───── EXERCISE DATA

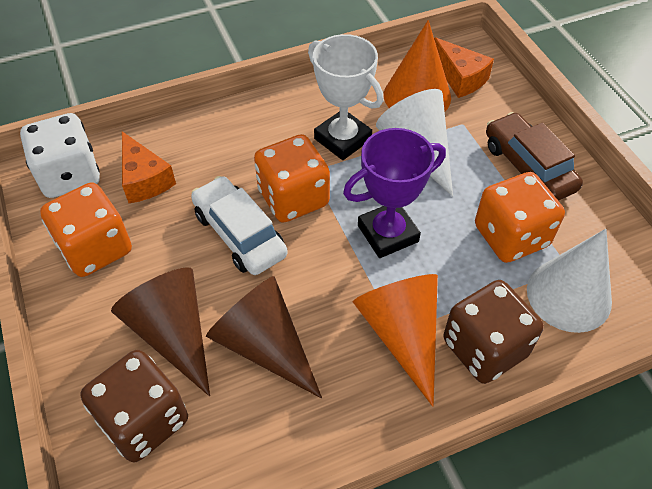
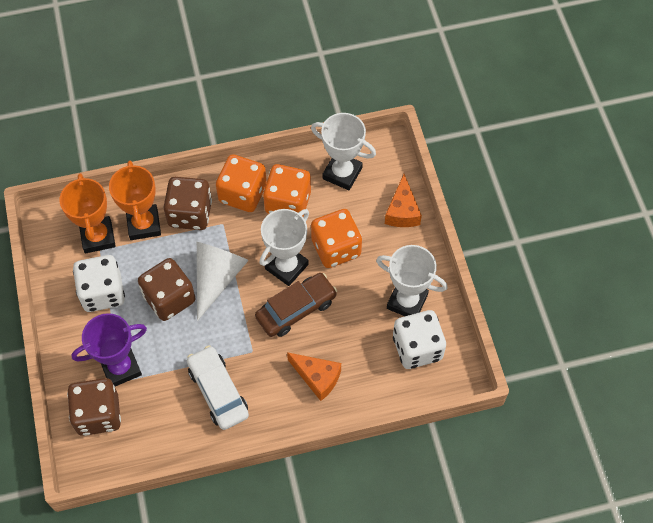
brown cone: 2 -> 0
brown dice: 2 -> 3
orange cone: 2 -> 0
orange trophy: 0 -> 2
white cone: 2 -> 1
white dice: 1 -> 2
white trophy: 1 -> 3

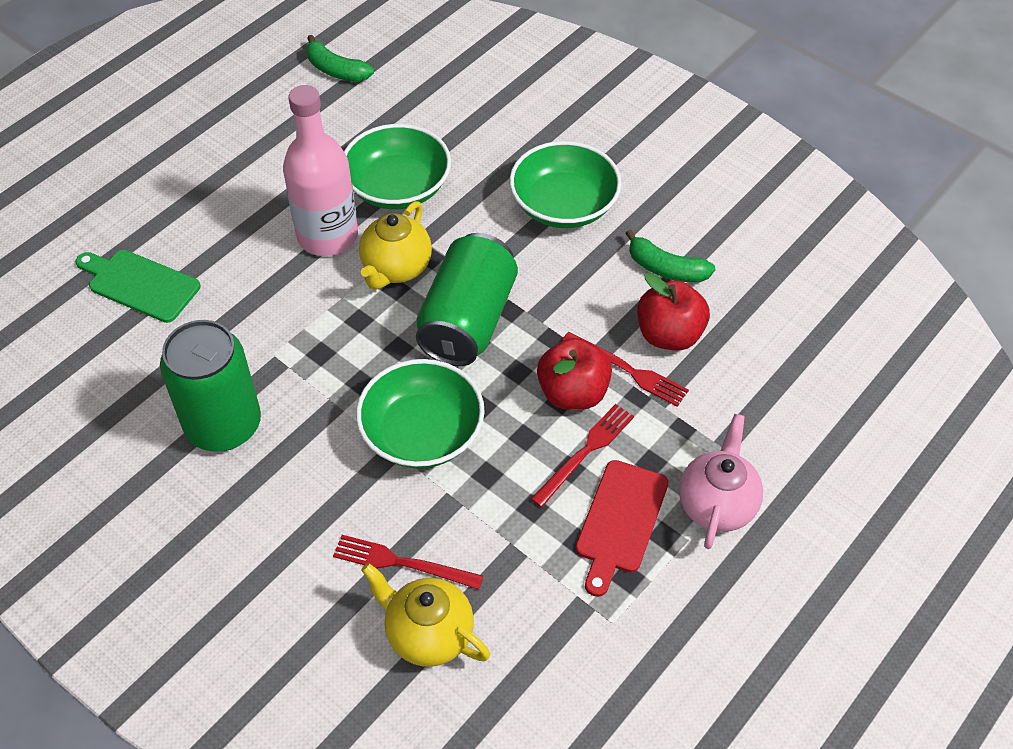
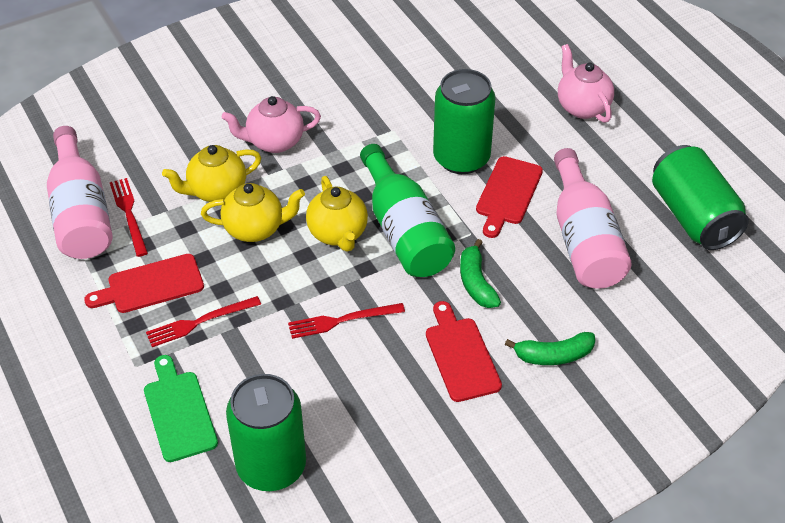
green bottle: 0 -> 1
green bowl: 3 -> 0
green can: 2 -> 3
pink bottle: 1 -> 2
pink teapot: 1 -> 2
red apple: 2 -> 0
red cutting board: 1 -> 3
yellow teapot: 2 -> 3

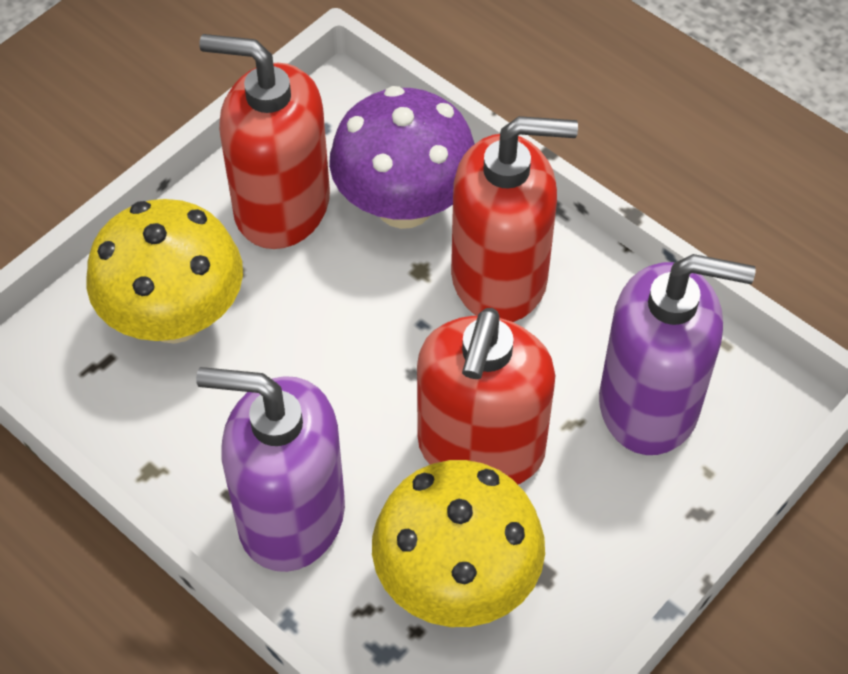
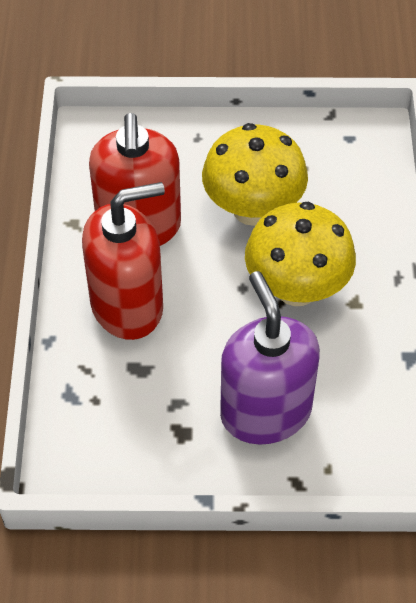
purple mushroom: 1 -> 0
purple soap dispenser: 2 -> 1
red soap dispenser: 3 -> 2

──────────

*WORK TO COMPLETE*
Output the entries above verbatim, leaving out images.

*RESULT OF THIS EXERCISE*
brown cone: 2 -> 0
brown dice: 2 -> 3
orange cone: 2 -> 0
orange trophy: 0 -> 2
white cone: 2 -> 1
white dice: 1 -> 2
white trophy: 1 -> 3

green bottle: 0 -> 1
green bowl: 3 -> 0
green can: 2 -> 3
pink bottle: 1 -> 2
pink teapot: 1 -> 2
red apple: 2 -> 0
red cutting board: 1 -> 3
yellow teapot: 2 -> 3

purple mushroom: 1 -> 0
purple soap dispenser: 2 -> 1
red soap dispenser: 3 -> 2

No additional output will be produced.